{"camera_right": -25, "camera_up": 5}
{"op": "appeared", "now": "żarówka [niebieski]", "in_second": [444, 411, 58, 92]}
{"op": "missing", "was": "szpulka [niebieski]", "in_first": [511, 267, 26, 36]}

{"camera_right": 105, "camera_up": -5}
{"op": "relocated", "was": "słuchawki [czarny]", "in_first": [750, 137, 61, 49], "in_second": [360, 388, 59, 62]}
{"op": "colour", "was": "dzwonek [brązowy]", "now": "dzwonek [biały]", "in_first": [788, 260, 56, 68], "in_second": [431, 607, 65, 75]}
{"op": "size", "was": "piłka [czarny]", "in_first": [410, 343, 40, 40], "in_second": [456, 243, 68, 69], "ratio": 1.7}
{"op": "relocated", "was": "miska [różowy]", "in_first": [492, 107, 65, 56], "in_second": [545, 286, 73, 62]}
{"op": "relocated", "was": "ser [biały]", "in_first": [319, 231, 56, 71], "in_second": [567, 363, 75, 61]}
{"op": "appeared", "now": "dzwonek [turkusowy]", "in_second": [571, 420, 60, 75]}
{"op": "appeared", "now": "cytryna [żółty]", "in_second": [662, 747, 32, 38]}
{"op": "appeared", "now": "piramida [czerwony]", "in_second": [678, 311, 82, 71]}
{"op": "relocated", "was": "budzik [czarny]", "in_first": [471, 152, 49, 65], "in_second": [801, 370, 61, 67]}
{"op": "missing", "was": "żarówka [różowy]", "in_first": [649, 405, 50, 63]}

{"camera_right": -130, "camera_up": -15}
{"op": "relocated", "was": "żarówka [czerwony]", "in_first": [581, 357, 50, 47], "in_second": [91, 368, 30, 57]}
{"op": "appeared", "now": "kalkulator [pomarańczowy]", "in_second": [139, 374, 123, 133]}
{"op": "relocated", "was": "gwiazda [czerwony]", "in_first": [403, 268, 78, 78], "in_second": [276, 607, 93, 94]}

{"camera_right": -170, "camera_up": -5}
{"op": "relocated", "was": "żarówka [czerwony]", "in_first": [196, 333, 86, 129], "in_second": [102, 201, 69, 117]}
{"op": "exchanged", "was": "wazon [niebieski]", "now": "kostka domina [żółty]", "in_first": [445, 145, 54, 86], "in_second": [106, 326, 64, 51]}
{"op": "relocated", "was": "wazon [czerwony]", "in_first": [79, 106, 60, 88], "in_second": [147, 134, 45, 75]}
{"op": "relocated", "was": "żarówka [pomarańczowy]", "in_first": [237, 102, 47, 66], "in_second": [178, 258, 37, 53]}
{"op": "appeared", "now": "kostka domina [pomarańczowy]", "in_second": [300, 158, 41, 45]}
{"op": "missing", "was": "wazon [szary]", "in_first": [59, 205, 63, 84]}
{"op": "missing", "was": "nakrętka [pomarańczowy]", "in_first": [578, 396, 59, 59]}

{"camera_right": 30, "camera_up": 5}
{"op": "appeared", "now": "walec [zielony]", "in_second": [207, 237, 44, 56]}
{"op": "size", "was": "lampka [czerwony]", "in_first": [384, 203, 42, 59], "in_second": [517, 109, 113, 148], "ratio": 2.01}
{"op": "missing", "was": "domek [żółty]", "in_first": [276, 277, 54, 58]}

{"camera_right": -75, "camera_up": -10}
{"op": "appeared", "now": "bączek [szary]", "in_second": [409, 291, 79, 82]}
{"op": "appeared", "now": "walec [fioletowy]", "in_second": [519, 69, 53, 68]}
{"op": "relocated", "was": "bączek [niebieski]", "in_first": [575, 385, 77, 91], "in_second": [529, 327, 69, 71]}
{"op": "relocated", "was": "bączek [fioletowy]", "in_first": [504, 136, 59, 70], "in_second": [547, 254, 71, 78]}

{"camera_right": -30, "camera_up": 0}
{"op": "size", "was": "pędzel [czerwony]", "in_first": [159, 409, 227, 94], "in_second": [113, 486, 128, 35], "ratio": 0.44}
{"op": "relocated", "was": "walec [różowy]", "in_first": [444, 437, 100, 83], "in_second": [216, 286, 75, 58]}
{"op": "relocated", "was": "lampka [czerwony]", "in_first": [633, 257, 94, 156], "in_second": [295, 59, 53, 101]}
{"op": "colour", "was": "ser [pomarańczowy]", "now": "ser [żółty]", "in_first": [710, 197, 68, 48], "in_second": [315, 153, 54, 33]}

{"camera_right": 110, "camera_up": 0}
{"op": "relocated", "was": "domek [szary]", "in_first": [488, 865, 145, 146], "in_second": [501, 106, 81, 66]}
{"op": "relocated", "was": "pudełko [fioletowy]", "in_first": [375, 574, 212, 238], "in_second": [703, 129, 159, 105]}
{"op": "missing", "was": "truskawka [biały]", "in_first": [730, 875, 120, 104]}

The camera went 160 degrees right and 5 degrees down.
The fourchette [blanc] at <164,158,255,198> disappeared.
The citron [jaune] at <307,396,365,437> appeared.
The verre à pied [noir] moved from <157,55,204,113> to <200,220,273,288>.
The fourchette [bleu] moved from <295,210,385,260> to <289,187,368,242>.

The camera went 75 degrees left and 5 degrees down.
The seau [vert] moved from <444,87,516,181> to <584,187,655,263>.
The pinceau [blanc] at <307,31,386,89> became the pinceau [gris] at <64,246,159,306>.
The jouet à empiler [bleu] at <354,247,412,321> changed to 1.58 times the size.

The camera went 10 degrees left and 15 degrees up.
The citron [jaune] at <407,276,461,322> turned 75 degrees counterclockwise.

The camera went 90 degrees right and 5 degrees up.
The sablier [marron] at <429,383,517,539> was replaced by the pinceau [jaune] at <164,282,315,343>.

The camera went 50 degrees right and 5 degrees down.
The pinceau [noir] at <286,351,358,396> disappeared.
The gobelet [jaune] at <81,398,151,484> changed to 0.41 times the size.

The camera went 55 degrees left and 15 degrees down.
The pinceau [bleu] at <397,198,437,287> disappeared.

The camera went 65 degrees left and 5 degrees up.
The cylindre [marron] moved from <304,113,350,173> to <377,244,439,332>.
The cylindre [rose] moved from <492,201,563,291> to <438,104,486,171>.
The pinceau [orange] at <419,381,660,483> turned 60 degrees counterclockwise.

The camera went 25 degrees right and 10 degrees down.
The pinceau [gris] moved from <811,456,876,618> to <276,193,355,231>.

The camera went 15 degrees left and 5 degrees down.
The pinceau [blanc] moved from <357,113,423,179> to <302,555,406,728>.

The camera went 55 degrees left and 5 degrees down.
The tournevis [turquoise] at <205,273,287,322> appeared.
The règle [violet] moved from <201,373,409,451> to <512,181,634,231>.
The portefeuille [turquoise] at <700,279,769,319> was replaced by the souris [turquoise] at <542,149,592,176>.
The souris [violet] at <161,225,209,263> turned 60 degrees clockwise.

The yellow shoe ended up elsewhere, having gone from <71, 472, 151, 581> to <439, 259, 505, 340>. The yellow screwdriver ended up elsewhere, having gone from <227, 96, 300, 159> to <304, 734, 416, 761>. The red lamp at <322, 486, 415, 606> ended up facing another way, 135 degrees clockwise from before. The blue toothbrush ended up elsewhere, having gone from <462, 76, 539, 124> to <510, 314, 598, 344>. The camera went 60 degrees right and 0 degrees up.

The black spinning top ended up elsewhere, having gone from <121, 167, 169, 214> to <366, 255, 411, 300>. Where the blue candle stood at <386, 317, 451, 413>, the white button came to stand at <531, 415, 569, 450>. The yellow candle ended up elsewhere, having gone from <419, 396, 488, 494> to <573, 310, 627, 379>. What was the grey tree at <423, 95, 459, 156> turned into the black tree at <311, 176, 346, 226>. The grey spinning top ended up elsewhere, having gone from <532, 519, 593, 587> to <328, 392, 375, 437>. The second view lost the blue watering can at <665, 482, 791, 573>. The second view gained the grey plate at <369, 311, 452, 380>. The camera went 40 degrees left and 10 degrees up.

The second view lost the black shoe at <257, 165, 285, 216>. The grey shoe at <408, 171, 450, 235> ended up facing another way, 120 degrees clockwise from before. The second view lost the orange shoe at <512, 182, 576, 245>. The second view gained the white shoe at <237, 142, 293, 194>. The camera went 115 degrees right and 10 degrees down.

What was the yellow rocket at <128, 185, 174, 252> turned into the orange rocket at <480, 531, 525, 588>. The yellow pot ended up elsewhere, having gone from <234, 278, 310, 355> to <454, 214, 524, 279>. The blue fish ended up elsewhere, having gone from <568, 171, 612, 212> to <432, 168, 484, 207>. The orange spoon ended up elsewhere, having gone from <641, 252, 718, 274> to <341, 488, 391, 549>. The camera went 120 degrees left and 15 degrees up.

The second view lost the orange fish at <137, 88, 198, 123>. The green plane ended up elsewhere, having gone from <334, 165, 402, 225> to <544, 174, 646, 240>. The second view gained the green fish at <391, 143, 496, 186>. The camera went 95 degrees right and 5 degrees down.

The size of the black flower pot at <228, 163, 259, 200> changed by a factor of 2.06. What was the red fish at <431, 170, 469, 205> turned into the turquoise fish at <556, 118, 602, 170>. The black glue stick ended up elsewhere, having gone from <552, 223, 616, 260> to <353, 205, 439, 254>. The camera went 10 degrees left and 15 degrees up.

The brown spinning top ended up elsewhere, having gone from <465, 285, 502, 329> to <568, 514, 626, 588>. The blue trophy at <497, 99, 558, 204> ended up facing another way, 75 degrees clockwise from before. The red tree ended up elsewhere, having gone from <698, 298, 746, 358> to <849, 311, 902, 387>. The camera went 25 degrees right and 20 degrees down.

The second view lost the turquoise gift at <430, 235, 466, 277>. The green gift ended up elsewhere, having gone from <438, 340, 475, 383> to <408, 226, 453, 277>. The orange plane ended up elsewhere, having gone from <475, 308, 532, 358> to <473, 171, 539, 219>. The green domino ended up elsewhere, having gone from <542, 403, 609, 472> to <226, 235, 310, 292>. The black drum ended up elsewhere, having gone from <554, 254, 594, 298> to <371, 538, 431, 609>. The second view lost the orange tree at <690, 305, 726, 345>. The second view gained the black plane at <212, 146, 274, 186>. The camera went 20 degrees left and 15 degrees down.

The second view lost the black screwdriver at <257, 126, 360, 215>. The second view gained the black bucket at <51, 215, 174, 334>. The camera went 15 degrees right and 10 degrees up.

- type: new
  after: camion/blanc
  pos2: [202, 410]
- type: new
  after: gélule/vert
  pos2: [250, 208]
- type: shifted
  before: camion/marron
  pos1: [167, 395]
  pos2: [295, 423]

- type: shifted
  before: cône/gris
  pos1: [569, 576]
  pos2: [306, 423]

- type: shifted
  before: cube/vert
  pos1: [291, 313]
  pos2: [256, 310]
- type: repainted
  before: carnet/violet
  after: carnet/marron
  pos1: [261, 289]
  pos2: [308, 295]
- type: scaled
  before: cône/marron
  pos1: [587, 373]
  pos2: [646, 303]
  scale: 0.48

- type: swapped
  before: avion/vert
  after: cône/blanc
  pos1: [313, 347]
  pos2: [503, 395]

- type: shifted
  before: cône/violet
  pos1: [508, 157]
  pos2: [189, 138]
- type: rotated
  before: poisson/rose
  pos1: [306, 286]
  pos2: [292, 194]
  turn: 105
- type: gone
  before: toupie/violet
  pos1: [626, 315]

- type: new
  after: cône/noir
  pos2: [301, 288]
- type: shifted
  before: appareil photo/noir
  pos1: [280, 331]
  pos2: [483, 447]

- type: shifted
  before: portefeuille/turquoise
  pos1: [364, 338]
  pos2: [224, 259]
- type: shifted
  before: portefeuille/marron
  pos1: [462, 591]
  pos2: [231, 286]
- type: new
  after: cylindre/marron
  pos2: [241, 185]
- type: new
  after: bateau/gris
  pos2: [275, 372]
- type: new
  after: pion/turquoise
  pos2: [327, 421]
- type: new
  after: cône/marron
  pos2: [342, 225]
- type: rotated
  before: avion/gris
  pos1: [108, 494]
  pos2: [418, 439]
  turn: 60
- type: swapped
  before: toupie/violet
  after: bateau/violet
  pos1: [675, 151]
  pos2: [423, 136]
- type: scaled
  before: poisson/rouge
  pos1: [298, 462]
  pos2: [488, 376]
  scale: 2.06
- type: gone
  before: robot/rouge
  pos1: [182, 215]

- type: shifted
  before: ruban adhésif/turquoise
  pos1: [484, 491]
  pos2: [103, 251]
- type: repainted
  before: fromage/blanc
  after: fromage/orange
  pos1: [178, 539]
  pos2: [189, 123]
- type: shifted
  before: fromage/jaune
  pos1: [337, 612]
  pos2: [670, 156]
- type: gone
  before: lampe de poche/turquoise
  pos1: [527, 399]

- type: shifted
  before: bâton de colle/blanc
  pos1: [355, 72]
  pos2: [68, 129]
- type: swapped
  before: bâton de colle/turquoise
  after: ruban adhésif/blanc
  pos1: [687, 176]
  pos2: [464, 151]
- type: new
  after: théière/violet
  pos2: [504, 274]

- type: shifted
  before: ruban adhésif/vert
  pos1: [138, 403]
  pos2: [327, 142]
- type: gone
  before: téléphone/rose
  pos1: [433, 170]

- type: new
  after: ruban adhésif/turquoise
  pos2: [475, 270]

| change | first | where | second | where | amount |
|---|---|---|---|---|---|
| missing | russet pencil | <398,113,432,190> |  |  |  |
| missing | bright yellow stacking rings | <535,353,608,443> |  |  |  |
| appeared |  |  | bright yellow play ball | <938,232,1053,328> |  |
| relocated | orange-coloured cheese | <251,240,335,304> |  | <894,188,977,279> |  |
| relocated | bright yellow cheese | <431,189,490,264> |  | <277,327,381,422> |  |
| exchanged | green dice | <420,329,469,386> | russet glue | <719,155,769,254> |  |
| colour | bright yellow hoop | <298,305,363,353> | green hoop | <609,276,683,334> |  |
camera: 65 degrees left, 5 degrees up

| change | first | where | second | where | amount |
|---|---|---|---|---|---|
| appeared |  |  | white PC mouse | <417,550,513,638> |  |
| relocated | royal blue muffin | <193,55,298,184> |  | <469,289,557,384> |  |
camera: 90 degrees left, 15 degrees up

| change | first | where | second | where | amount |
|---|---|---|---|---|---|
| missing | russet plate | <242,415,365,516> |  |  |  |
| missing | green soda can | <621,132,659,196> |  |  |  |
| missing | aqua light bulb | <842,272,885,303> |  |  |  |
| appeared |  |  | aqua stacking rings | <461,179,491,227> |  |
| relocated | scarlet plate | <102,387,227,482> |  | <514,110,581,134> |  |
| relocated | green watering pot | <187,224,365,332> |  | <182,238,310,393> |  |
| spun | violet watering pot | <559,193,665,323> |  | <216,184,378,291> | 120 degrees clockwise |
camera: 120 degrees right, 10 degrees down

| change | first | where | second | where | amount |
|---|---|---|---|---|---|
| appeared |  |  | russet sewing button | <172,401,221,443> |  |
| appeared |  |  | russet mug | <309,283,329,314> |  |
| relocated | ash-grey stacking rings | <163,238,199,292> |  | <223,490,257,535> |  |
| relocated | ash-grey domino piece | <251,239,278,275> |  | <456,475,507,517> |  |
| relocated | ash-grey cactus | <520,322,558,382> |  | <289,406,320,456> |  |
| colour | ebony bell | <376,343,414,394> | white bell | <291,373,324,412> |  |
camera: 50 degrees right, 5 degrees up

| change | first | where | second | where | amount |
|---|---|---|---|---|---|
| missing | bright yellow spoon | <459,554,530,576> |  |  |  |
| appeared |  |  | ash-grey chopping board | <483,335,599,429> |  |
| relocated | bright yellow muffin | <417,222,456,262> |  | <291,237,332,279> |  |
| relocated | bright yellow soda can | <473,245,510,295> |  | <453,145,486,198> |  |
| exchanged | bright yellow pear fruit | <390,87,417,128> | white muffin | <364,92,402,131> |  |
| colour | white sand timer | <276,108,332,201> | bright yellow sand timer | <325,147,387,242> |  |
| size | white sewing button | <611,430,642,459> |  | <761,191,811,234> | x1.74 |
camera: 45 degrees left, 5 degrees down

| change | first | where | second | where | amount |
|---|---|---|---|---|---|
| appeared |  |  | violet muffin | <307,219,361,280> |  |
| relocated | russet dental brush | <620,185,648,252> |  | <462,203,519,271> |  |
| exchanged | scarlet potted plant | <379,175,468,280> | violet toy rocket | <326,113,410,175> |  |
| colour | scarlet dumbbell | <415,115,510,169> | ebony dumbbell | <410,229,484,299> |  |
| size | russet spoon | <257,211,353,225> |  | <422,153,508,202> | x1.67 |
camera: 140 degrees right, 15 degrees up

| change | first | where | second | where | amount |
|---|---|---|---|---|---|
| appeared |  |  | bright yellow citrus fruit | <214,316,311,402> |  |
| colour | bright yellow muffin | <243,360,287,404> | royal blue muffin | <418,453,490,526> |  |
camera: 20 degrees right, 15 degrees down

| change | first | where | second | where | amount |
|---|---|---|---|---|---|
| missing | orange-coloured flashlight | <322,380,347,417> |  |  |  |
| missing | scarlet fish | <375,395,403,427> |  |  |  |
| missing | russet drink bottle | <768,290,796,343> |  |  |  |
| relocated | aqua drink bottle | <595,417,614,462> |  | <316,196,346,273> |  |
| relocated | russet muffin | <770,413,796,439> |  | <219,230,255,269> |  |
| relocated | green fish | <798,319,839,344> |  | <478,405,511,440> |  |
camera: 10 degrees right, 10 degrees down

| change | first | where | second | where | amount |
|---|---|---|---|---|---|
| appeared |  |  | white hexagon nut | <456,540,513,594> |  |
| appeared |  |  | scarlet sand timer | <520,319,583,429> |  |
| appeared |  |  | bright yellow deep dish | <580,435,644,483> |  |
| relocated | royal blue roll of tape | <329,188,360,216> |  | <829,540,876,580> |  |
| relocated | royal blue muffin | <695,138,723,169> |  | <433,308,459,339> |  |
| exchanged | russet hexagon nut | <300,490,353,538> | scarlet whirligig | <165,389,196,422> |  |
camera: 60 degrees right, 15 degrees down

TASK PROMPT:
Retype exactly the span of lines from the one with "The camera went 160" through the one with "The verre à"; include both ends and omit the rest of the material.

RESULT OF THE EXERCISE:
The camera went 160 degrees right and 5 degrees down.
The fourchette [blanc] at <164,158,255,198> disappeared.
The citron [jaune] at <307,396,365,437> appeared.
The verre à pied [noir] moved from <157,55,204,113> to <200,220,273,288>.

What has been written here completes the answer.